WORK REQUIRED:
Starting with the first line of the records, write out each line exactly until you have included the line containing "recolor: violet sneaker".
#### EXCERPTED DATA
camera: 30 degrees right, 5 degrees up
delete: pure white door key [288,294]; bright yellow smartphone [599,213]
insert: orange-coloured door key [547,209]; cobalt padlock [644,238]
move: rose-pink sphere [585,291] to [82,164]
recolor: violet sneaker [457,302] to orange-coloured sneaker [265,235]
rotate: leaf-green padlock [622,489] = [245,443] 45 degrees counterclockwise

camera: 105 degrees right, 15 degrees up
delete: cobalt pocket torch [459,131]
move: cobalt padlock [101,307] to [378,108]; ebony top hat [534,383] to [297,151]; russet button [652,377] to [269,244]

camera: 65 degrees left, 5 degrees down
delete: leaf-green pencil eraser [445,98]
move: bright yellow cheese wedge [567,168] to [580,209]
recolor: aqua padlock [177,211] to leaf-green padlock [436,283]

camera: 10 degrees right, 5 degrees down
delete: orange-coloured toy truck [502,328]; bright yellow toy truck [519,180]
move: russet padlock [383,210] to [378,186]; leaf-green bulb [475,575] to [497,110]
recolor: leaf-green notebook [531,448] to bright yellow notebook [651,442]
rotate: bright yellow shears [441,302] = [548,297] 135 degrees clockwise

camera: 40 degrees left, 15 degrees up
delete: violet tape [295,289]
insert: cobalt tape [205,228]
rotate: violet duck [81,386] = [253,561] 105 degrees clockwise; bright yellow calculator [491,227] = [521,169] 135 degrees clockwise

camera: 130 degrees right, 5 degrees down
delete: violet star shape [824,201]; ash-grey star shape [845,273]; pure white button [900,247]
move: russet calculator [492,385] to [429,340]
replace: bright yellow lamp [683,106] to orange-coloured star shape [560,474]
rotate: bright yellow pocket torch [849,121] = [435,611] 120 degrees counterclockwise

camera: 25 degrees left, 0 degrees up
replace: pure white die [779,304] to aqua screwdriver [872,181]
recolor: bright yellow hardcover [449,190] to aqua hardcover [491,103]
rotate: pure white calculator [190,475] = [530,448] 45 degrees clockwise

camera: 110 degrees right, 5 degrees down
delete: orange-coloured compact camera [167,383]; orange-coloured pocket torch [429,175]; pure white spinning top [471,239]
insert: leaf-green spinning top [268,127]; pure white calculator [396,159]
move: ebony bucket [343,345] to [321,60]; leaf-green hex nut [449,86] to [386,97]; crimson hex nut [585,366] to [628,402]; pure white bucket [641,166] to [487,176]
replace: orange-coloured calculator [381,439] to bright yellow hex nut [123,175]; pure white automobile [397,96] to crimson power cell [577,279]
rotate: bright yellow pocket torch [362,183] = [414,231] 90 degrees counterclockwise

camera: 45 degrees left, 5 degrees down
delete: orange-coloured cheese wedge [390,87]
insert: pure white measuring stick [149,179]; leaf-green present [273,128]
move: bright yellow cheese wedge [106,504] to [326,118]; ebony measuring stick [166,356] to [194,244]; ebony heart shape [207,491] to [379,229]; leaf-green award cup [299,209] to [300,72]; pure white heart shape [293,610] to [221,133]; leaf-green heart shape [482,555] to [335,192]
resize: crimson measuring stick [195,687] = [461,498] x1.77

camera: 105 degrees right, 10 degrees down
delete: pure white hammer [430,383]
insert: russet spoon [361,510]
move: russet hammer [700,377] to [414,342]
########
RESULT:
camera: 30 degrees right, 5 degrees up
delete: pure white door key [288,294]; bright yellow smartphone [599,213]
insert: orange-coloured door key [547,209]; cobalt padlock [644,238]
move: rose-pink sphere [585,291] to [82,164]
recolor: violet sneaker [457,302] to orange-coloured sneaker [265,235]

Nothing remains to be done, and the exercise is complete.